Scene difference descriptions:

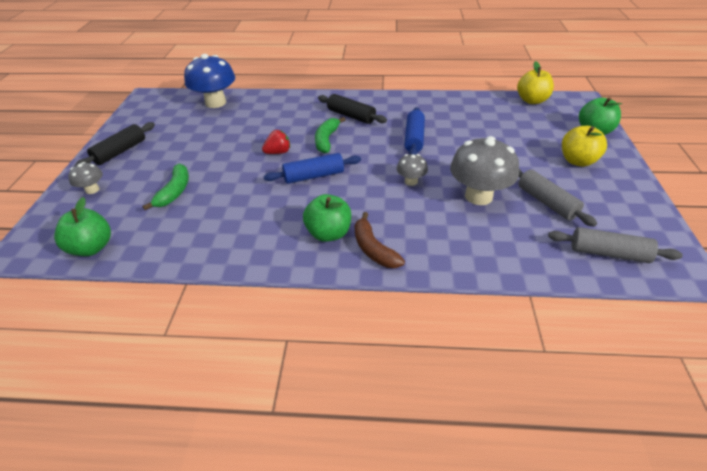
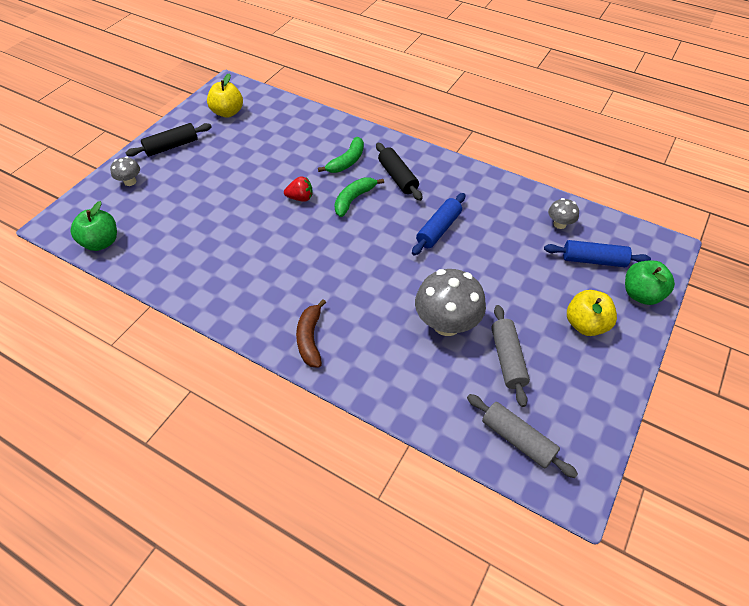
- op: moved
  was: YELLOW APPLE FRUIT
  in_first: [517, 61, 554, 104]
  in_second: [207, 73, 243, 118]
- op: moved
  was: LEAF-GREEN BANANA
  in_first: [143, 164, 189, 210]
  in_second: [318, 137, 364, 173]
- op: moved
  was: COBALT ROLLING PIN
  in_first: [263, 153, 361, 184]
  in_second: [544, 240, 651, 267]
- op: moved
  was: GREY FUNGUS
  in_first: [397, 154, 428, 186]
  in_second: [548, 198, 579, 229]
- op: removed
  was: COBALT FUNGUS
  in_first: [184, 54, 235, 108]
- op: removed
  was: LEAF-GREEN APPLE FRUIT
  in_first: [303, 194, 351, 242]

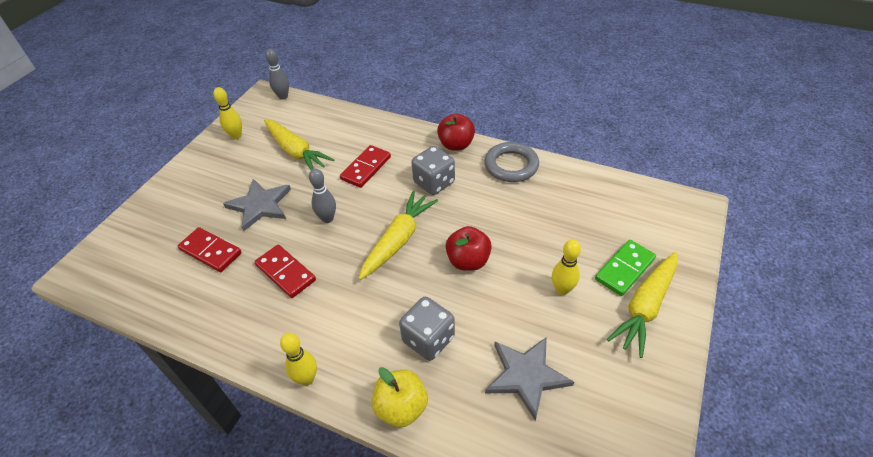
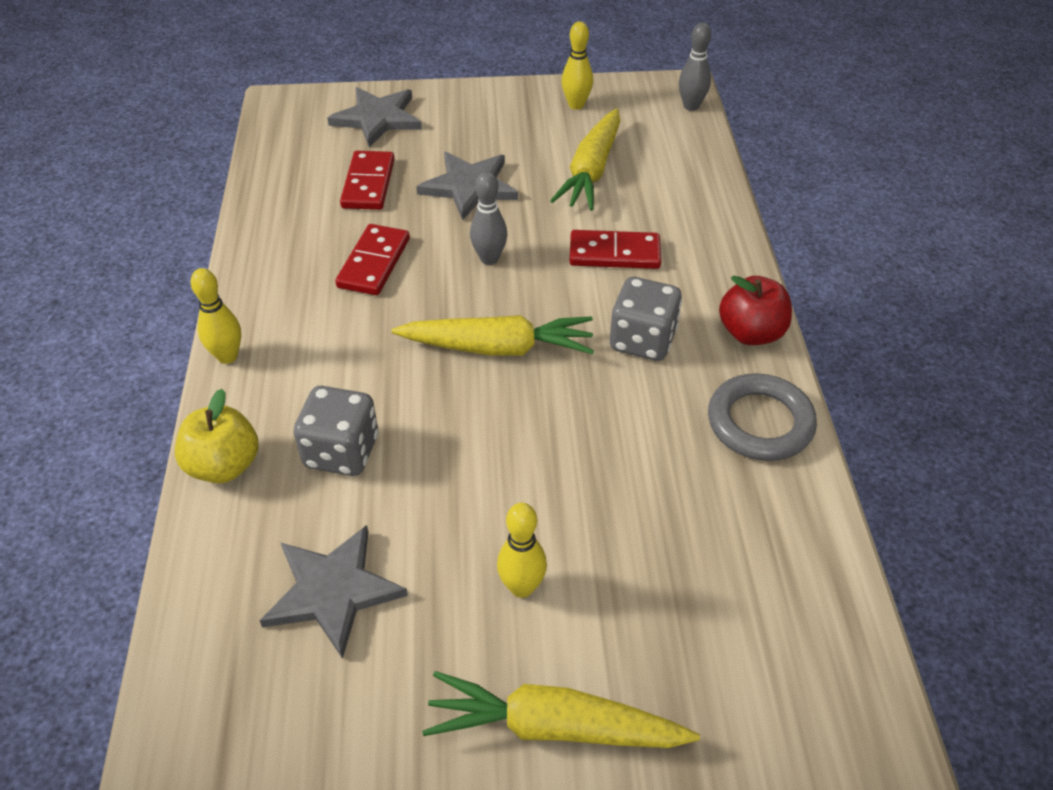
- op: added
  now: GREY STAR SHAPE
  in_second: [327, 87, 422, 148]
- op: removed
  was: RED APPLE FRUIT
  in_first: [445, 226, 492, 271]
- op: removed
  was: LEAF-GREEN DOMINO
  in_first: [595, 240, 656, 296]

* Task item:
Give back an exact reproduction of the entries, with all pictures excluded.

* Reply:
- op: moved
  was: YELLOW APPLE FRUIT
  in_first: [517, 61, 554, 104]
  in_second: [207, 73, 243, 118]
- op: moved
  was: LEAF-GREEN BANANA
  in_first: [143, 164, 189, 210]
  in_second: [318, 137, 364, 173]
- op: moved
  was: COBALT ROLLING PIN
  in_first: [263, 153, 361, 184]
  in_second: [544, 240, 651, 267]
- op: moved
  was: GREY FUNGUS
  in_first: [397, 154, 428, 186]
  in_second: [548, 198, 579, 229]
- op: removed
  was: COBALT FUNGUS
  in_first: [184, 54, 235, 108]
- op: removed
  was: LEAF-GREEN APPLE FRUIT
  in_first: [303, 194, 351, 242]

- op: added
  now: GREY STAR SHAPE
  in_second: [327, 87, 422, 148]
- op: removed
  was: RED APPLE FRUIT
  in_first: [445, 226, 492, 271]
- op: removed
  was: LEAF-GREEN DOMINO
  in_first: [595, 240, 656, 296]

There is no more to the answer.